::: Data for this task

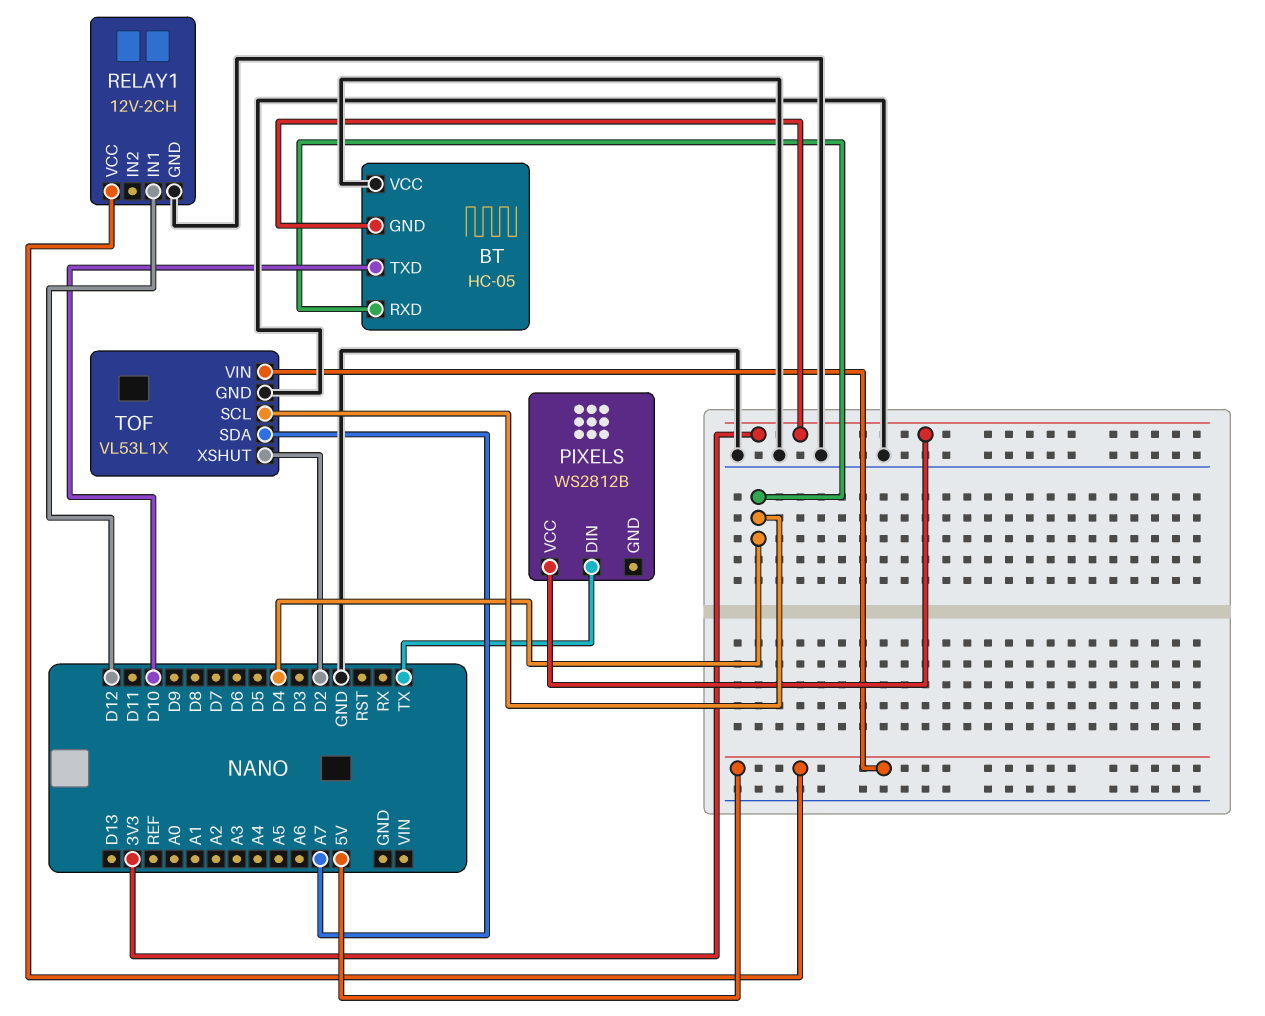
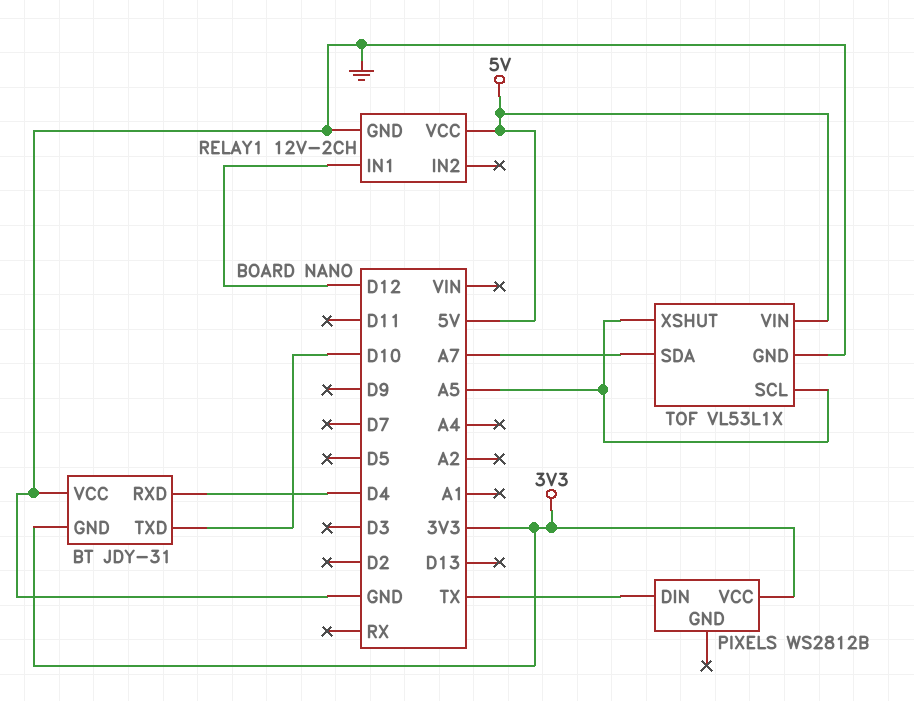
BT: HC-05 -> JDY-31
TOF pin SCL: D4 -> A5
TOF pin XSHUT: D2 -> A5

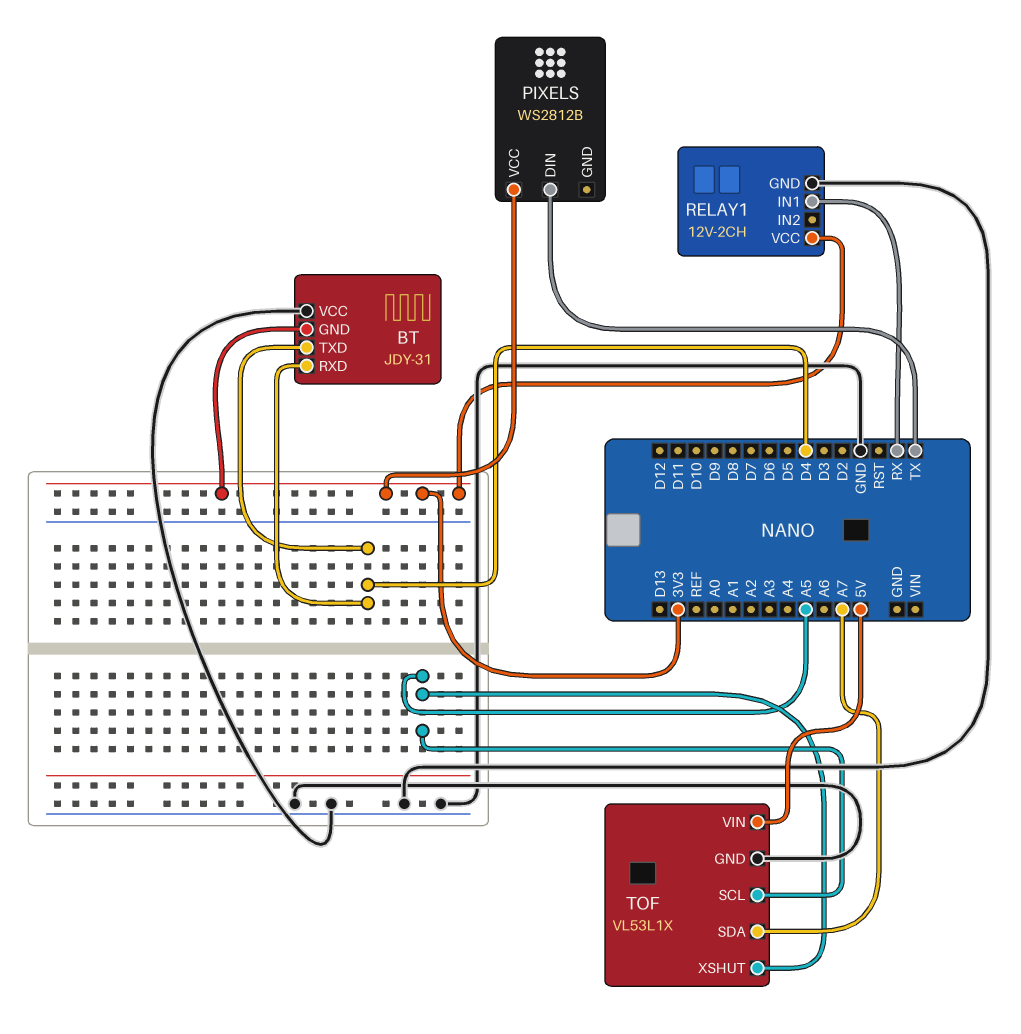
BT pin TXD: D10 -> D4
RELAY1 pin IN1: D12 -> RX
RELAY1 pin VCC: 5V -> 3V3

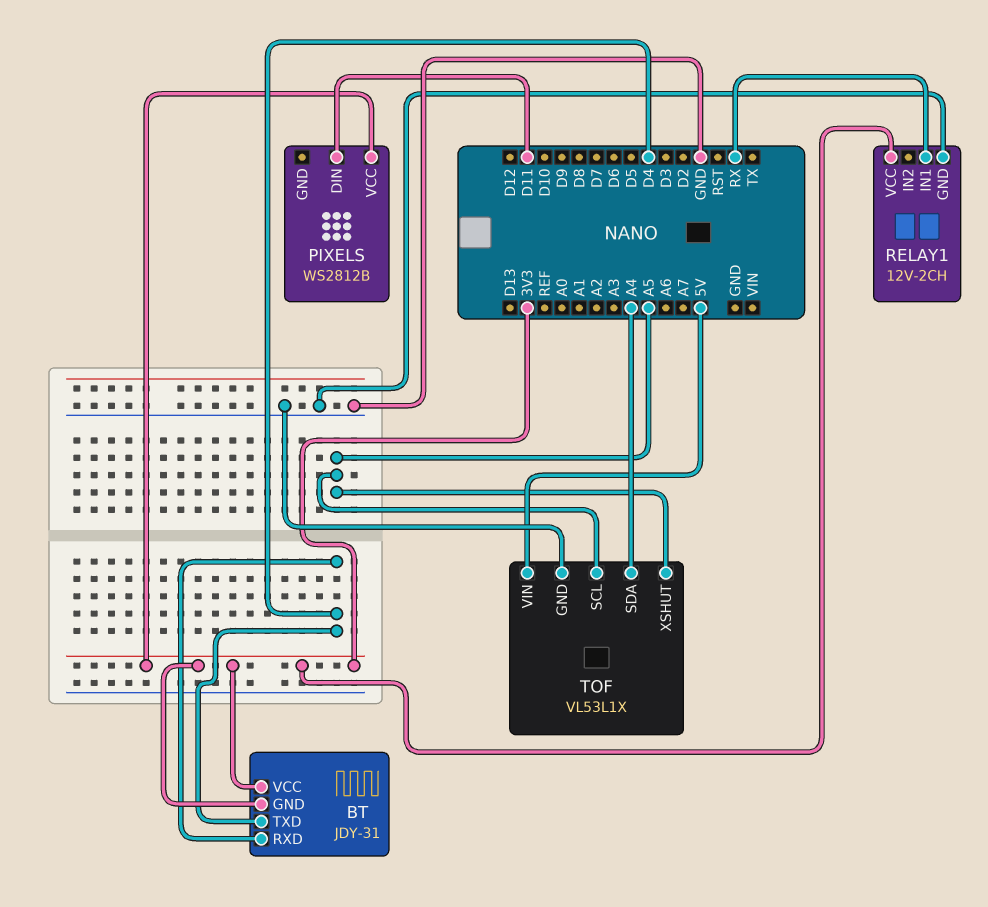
BT pin VCC: GND -> 3V3
PIXELS pin DIN: TX -> D11
TOF pin SDA: A7 -> A4

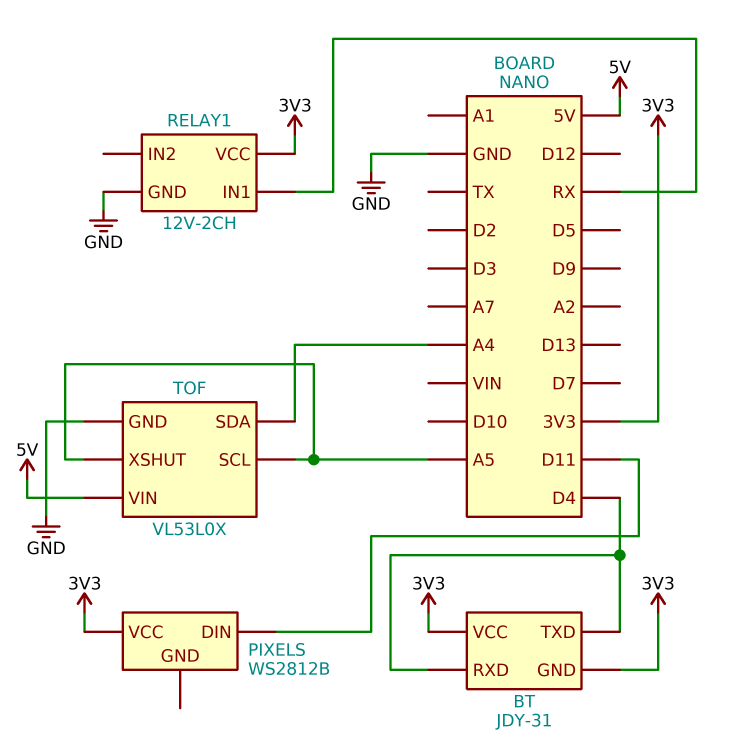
TOF: VL53L1X -> VL53L0X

::::::

> **Task to carry out**
Set down, word for word, only the lines running from the line with "BT pin TXD: D10 -> D4" through the final line of the entries above, omitting all pictures.

> **Written answer**
BT pin TXD: D10 -> D4
RELAY1 pin IN1: D12 -> RX
RELAY1 pin VCC: 5V -> 3V3

BT pin VCC: GND -> 3V3
PIXELS pin DIN: TX -> D11
TOF pin SDA: A7 -> A4

TOF: VL53L1X -> VL53L0X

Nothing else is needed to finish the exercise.